Supplied material:

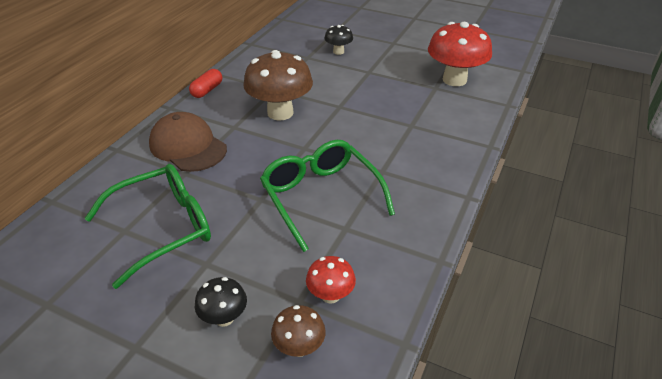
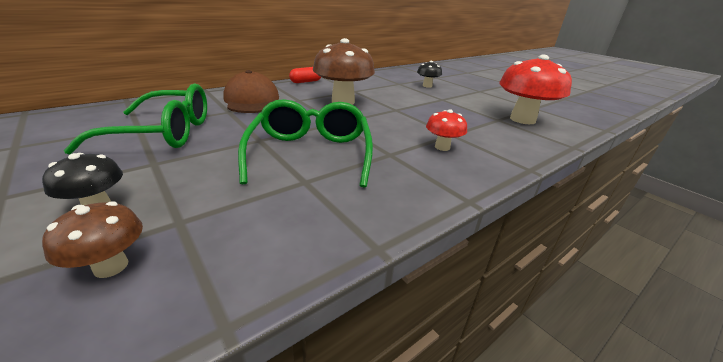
camera: 25 degrees right, 10 degrees down
(330, 295) = (215, 230): red mushroom -> red mushroom (442, 147)

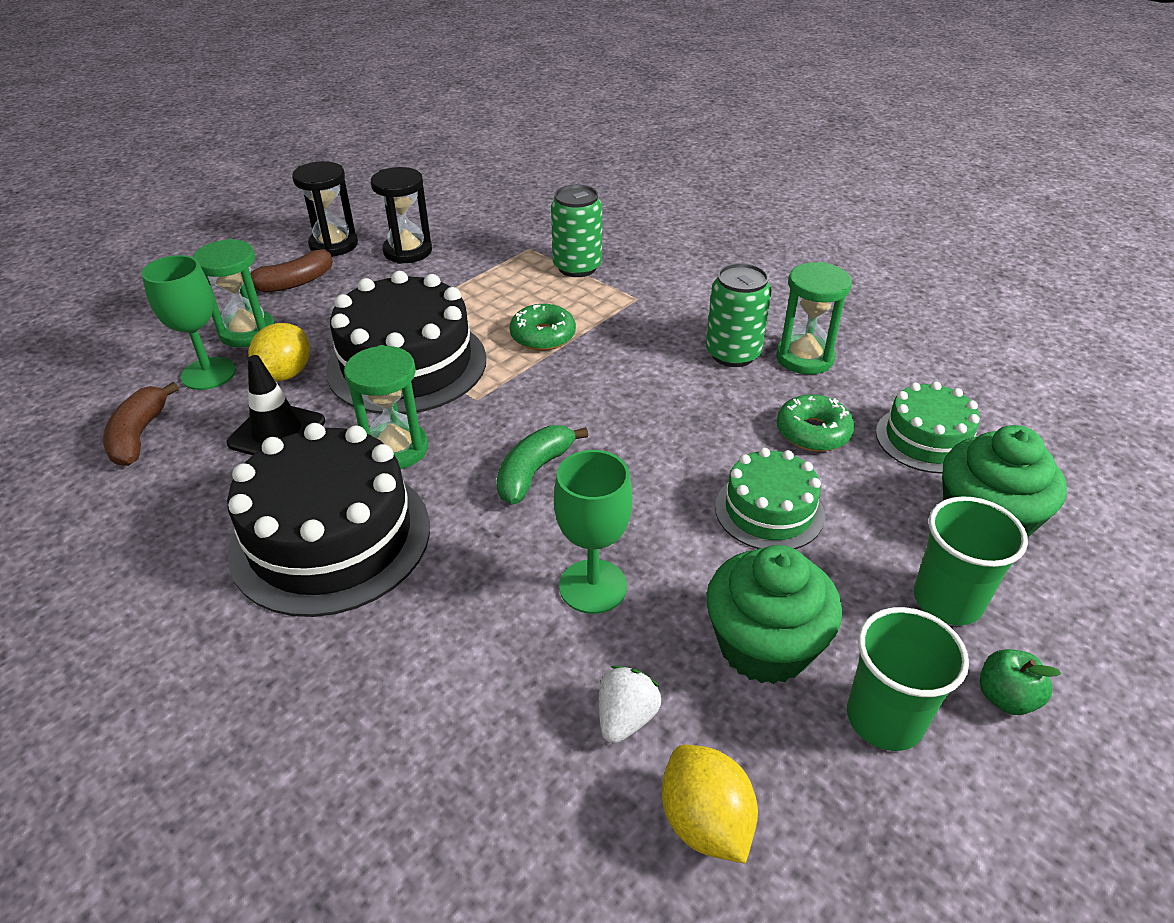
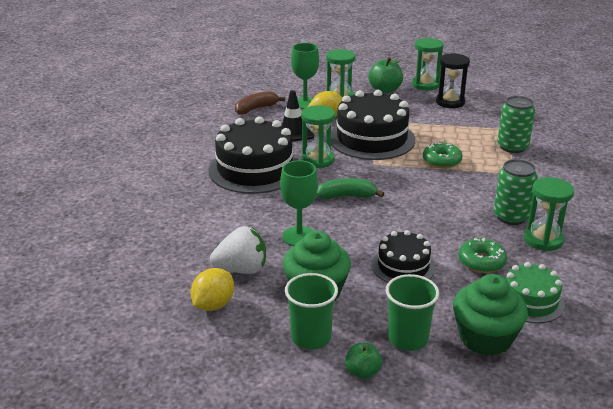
camera: 55 degrees right, 10 degrees down
(293, 283) = (385, 90): brown banana -> green apple
(334, 245) = (425, 85): black hourglass -> green hourglass
(625, 718) = (242, 269): white strawberry -> white strawberry, size x1.60
(769, 511) = (403, 266): green cake -> black cake

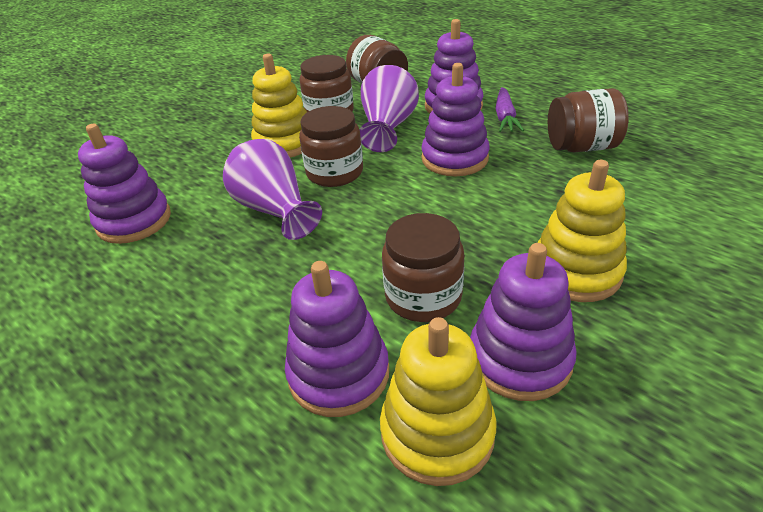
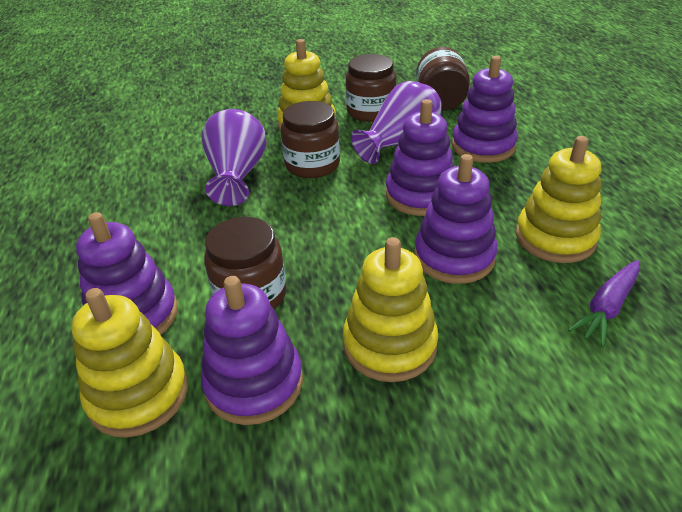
camera: 35 degrees right, 0 degrees up
(134, 221) = (149, 142): purple stacking toy -> purple stacking toy (454, 257)
(505, 117) = (518, 176): purple carrot -> purple carrot (607, 308)
(581, 147) = (555, 238): brown jar -> yellow stacking toy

What is required:
The only acceptable answer is a number: how many lines of the listing contain the word "down".

Answer section:
2